[The input]:

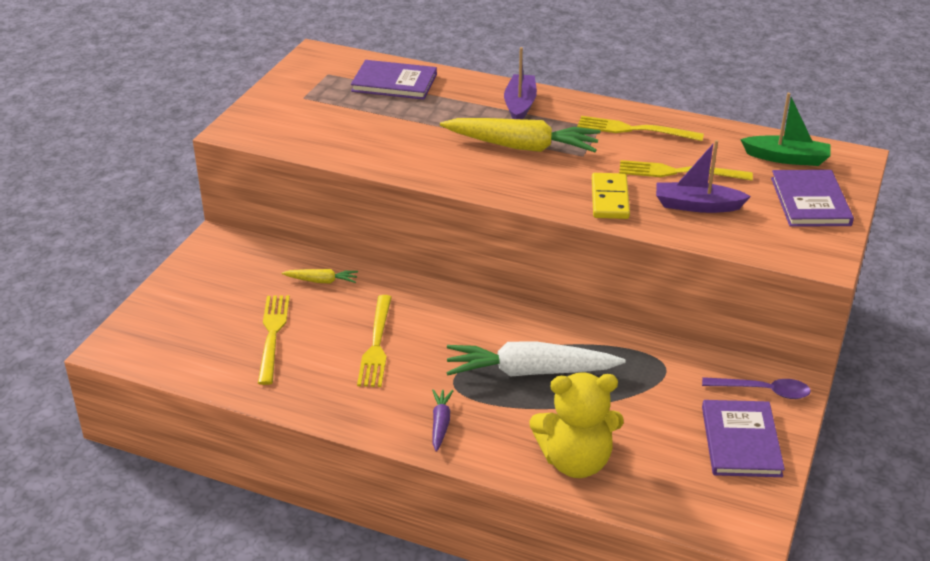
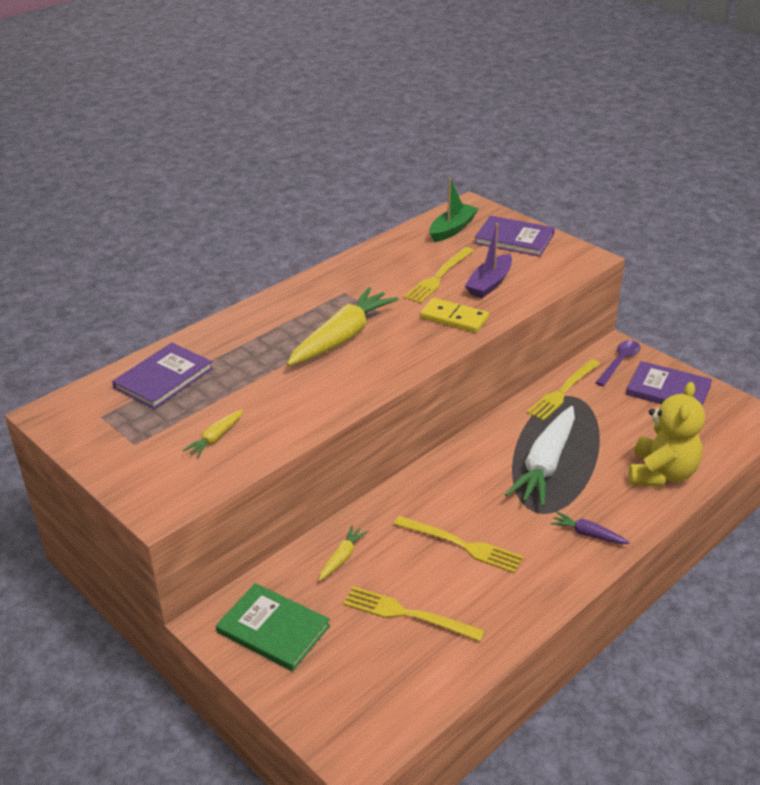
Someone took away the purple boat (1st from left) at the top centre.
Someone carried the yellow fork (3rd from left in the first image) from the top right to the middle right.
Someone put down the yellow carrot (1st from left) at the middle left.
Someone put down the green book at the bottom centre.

...

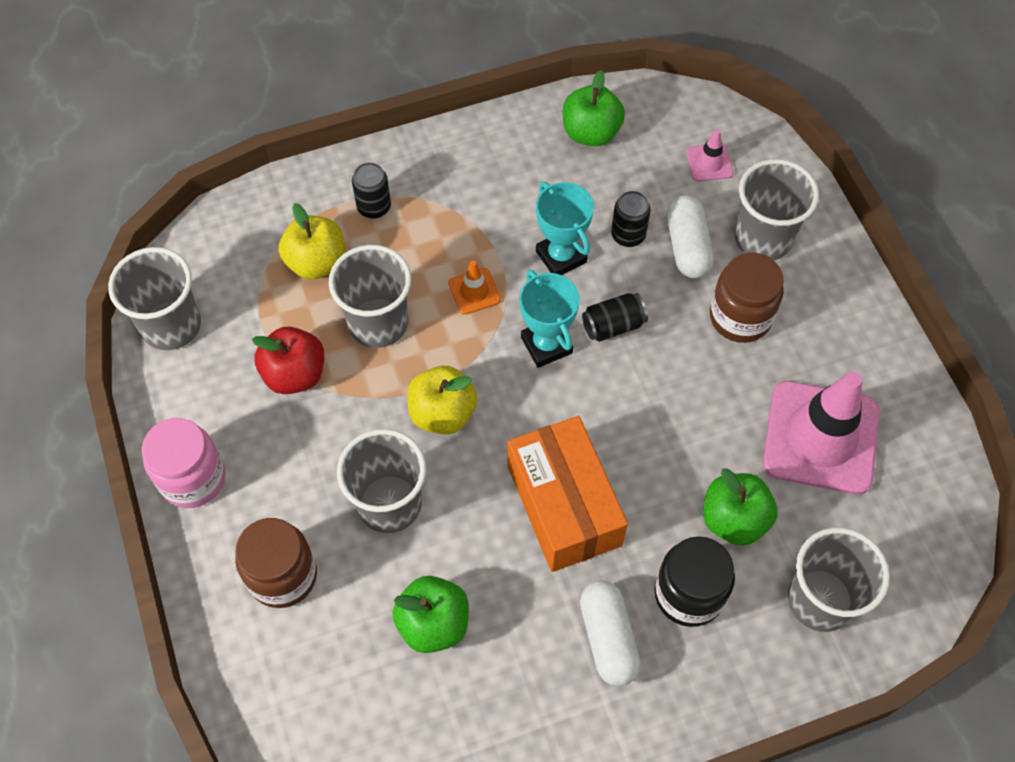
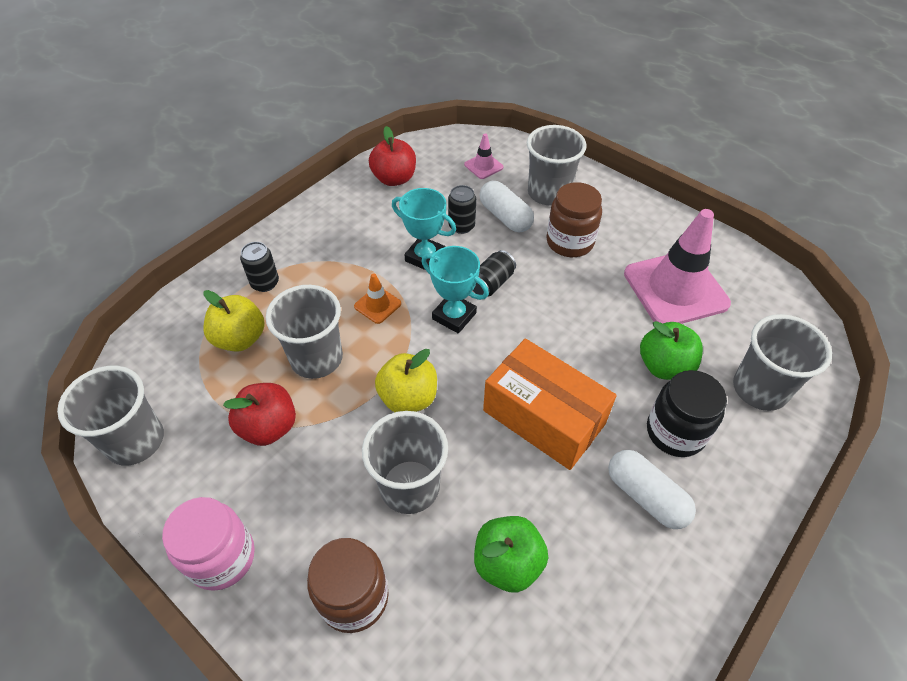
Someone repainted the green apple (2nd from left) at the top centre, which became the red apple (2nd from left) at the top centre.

[Work task]:
Would you print exactly and only the lines of the material above that run from the line with "Someone took away" through the line with "Someone put down the green", both included?

[The answer]:
Someone took away the purple boat (1st from left) at the top centre.
Someone carried the yellow fork (3rd from left in the first image) from the top right to the middle right.
Someone put down the yellow carrot (1st from left) at the middle left.
Someone put down the green book at the bottom centre.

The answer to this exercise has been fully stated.